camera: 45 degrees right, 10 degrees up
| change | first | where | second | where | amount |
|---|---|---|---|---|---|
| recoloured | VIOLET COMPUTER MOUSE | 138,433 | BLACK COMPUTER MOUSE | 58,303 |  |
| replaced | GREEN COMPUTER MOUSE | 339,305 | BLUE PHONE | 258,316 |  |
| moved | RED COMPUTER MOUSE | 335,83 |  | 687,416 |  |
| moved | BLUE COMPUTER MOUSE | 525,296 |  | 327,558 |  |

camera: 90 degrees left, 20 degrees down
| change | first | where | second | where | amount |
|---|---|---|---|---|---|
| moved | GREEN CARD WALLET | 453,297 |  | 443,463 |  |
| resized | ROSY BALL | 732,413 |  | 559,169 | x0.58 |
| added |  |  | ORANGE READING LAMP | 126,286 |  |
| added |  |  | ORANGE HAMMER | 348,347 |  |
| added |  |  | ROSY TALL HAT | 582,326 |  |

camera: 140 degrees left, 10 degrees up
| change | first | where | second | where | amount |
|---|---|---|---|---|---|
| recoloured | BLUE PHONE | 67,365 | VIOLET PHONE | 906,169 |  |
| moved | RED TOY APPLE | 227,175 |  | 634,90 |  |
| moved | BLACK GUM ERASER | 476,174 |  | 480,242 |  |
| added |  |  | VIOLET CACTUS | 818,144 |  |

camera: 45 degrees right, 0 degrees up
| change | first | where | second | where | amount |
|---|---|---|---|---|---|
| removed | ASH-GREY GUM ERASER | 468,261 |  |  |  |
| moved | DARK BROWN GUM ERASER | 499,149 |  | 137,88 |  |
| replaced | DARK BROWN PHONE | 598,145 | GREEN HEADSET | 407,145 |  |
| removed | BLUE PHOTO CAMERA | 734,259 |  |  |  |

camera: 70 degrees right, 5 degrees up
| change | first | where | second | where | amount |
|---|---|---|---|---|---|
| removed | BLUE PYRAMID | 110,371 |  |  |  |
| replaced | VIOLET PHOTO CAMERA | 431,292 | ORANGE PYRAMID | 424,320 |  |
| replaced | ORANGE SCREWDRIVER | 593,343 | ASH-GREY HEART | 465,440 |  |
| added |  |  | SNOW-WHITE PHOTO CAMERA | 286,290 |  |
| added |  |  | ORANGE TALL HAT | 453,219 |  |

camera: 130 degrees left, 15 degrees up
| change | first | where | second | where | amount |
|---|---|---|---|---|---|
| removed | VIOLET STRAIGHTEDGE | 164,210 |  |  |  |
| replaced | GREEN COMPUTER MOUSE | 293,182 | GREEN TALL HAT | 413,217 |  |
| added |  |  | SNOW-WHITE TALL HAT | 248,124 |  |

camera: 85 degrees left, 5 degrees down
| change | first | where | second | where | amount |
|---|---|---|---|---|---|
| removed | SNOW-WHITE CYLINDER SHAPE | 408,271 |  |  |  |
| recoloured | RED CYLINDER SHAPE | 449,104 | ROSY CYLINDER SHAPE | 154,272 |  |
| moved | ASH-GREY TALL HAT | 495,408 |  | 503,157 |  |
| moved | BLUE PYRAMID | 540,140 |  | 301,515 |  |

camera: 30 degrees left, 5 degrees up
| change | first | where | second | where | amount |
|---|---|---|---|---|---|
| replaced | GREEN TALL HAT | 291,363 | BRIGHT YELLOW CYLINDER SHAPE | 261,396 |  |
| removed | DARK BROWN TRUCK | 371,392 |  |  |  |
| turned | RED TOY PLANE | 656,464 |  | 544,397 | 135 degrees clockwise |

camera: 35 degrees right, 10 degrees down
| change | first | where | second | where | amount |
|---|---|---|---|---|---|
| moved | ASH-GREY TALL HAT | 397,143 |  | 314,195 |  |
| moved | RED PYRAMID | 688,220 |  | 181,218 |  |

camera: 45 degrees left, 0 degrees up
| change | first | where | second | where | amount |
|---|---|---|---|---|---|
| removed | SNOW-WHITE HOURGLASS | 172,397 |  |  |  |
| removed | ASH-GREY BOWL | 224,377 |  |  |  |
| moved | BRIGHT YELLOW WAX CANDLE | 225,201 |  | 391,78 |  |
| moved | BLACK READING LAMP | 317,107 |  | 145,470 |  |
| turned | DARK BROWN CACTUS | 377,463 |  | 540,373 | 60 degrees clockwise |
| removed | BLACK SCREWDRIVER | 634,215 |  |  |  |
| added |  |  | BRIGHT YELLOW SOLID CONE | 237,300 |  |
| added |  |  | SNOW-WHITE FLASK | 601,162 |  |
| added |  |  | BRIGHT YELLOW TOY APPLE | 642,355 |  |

• [Try it]: All of the records need to be returned exactly as they are.

• [Completed exercise]:
camera: 45 degrees right, 10 degrees up
| change | first | where | second | where | amount |
|---|---|---|---|---|---|
| recoloured | VIOLET COMPUTER MOUSE | 138,433 | BLACK COMPUTER MOUSE | 58,303 |  |
| replaced | GREEN COMPUTER MOUSE | 339,305 | BLUE PHONE | 258,316 |  |
| moved | RED COMPUTER MOUSE | 335,83 |  | 687,416 |  |
| moved | BLUE COMPUTER MOUSE | 525,296 |  | 327,558 |  |

camera: 90 degrees left, 20 degrees down
| change | first | where | second | where | amount |
|---|---|---|---|---|---|
| moved | GREEN CARD WALLET | 453,297 |  | 443,463 |  |
| resized | ROSY BALL | 732,413 |  | 559,169 | x0.58 |
| added |  |  | ORANGE READING LAMP | 126,286 |  |
| added |  |  | ORANGE HAMMER | 348,347 |  |
| added |  |  | ROSY TALL HAT | 582,326 |  |

camera: 140 degrees left, 10 degrees up
| change | first | where | second | where | amount |
|---|---|---|---|---|---|
| recoloured | BLUE PHONE | 67,365 | VIOLET PHONE | 906,169 |  |
| moved | RED TOY APPLE | 227,175 |  | 634,90 |  |
| moved | BLACK GUM ERASER | 476,174 |  | 480,242 |  |
| added |  |  | VIOLET CACTUS | 818,144 |  |

camera: 45 degrees right, 0 degrees up
| change | first | where | second | where | amount |
|---|---|---|---|---|---|
| removed | ASH-GREY GUM ERASER | 468,261 |  |  |  |
| moved | DARK BROWN GUM ERASER | 499,149 |  | 137,88 |  |
| replaced | DARK BROWN PHONE | 598,145 | GREEN HEADSET | 407,145 |  |
| removed | BLUE PHOTO CAMERA | 734,259 |  |  |  |

camera: 70 degrees right, 5 degrees up
| change | first | where | second | where | amount |
|---|---|---|---|---|---|
| removed | BLUE PYRAMID | 110,371 |  |  |  |
| replaced | VIOLET PHOTO CAMERA | 431,292 | ORANGE PYRAMID | 424,320 |  |
| replaced | ORANGE SCREWDRIVER | 593,343 | ASH-GREY HEART | 465,440 |  |
| added |  |  | SNOW-WHITE PHOTO CAMERA | 286,290 |  |
| added |  |  | ORANGE TALL HAT | 453,219 |  |

camera: 130 degrees left, 15 degrees up
| change | first | where | second | where | amount |
|---|---|---|---|---|---|
| removed | VIOLET STRAIGHTEDGE | 164,210 |  |  |  |
| replaced | GREEN COMPUTER MOUSE | 293,182 | GREEN TALL HAT | 413,217 |  |
| added |  |  | SNOW-WHITE TALL HAT | 248,124 |  |

camera: 85 degrees left, 5 degrees down
| change | first | where | second | where | amount |
|---|---|---|---|---|---|
| removed | SNOW-WHITE CYLINDER SHAPE | 408,271 |  |  |  |
| recoloured | RED CYLINDER SHAPE | 449,104 | ROSY CYLINDER SHAPE | 154,272 |  |
| moved | ASH-GREY TALL HAT | 495,408 |  | 503,157 |  |
| moved | BLUE PYRAMID | 540,140 |  | 301,515 |  |

camera: 30 degrees left, 5 degrees up
| change | first | where | second | where | amount |
|---|---|---|---|---|---|
| replaced | GREEN TALL HAT | 291,363 | BRIGHT YELLOW CYLINDER SHAPE | 261,396 |  |
| removed | DARK BROWN TRUCK | 371,392 |  |  |  |
| turned | RED TOY PLANE | 656,464 |  | 544,397 | 135 degrees clockwise |

camera: 35 degrees right, 10 degrees down
| change | first | where | second | where | amount |
|---|---|---|---|---|---|
| moved | ASH-GREY TALL HAT | 397,143 |  | 314,195 |  |
| moved | RED PYRAMID | 688,220 |  | 181,218 |  |

camera: 45 degrees left, 0 degrees up
| change | first | where | second | where | amount |
|---|---|---|---|---|---|
| removed | SNOW-WHITE HOURGLASS | 172,397 |  |  |  |
| removed | ASH-GREY BOWL | 224,377 |  |  |  |
| moved | BRIGHT YELLOW WAX CANDLE | 225,201 |  | 391,78 |  |
| moved | BLACK READING LAMP | 317,107 |  | 145,470 |  |
| turned | DARK BROWN CACTUS | 377,463 |  | 540,373 | 60 degrees clockwise |
| removed | BLACK SCREWDRIVER | 634,215 |  |  |  |
| added |  |  | BRIGHT YELLOW SOLID CONE | 237,300 |  |
| added |  |  | SNOW-WHITE FLASK | 601,162 |  |
| added |  |  | BRIGHT YELLOW TOY APPLE | 642,355 |  |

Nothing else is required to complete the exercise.